* What you have to do *
Transcribe, word for word and without additions, each line below from the one containing "brown rectangle: (934, 604)" through the one containing "green ellipse: (44, 187)", both ends included.

━━ Data ━━

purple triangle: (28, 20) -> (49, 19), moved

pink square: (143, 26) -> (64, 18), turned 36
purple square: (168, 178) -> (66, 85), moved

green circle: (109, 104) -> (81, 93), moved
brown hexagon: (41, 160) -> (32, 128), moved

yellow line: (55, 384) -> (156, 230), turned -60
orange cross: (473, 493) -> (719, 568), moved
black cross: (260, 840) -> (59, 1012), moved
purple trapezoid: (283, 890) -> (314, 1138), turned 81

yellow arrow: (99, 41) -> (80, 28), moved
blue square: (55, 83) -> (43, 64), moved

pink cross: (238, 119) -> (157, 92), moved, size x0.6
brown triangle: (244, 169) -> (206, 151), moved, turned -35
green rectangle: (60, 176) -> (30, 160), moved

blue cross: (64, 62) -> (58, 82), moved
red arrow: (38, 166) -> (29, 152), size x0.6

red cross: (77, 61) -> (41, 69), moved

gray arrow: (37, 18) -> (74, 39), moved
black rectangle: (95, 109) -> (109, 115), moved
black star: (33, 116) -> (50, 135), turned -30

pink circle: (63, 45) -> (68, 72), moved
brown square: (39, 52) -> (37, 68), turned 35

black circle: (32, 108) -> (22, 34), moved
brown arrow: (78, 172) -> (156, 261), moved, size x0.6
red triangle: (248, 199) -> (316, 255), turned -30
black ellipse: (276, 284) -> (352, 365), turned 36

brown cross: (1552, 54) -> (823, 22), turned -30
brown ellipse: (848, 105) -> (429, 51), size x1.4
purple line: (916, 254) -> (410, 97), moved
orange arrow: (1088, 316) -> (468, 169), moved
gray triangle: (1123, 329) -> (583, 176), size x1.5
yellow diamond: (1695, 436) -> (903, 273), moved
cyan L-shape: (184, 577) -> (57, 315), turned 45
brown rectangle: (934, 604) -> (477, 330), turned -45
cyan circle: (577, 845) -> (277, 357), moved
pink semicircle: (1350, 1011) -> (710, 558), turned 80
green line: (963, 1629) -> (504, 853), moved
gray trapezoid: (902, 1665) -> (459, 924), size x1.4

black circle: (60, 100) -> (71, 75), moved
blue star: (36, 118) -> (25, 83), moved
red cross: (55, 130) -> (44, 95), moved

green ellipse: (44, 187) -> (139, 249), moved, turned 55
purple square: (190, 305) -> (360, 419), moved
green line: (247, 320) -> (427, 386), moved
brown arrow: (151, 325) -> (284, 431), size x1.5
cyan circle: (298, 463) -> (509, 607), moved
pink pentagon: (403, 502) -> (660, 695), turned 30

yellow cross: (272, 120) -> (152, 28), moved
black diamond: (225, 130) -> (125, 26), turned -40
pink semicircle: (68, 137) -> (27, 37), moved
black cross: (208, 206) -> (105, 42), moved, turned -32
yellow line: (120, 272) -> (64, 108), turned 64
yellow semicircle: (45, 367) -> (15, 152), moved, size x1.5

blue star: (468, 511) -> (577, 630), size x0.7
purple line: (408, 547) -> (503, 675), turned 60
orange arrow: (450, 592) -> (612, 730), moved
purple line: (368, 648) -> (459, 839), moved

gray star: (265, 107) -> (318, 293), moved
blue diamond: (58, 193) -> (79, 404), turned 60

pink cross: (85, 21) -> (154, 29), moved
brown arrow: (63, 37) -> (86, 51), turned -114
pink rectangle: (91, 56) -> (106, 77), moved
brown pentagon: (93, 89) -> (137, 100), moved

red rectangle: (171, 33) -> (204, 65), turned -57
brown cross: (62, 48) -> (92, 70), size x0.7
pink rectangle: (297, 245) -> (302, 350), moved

━━━

* Exercise result *
brown rectangle: (934, 604) -> (477, 330), turned -45
cyan circle: (577, 845) -> (277, 357), moved
pink semicircle: (1350, 1011) -> (710, 558), turned 80
green line: (963, 1629) -> (504, 853), moved
gray trapezoid: (902, 1665) -> (459, 924), size x1.4

black circle: (60, 100) -> (71, 75), moved
blue star: (36, 118) -> (25, 83), moved
red cross: (55, 130) -> (44, 95), moved

green ellipse: (44, 187) -> (139, 249), moved, turned 55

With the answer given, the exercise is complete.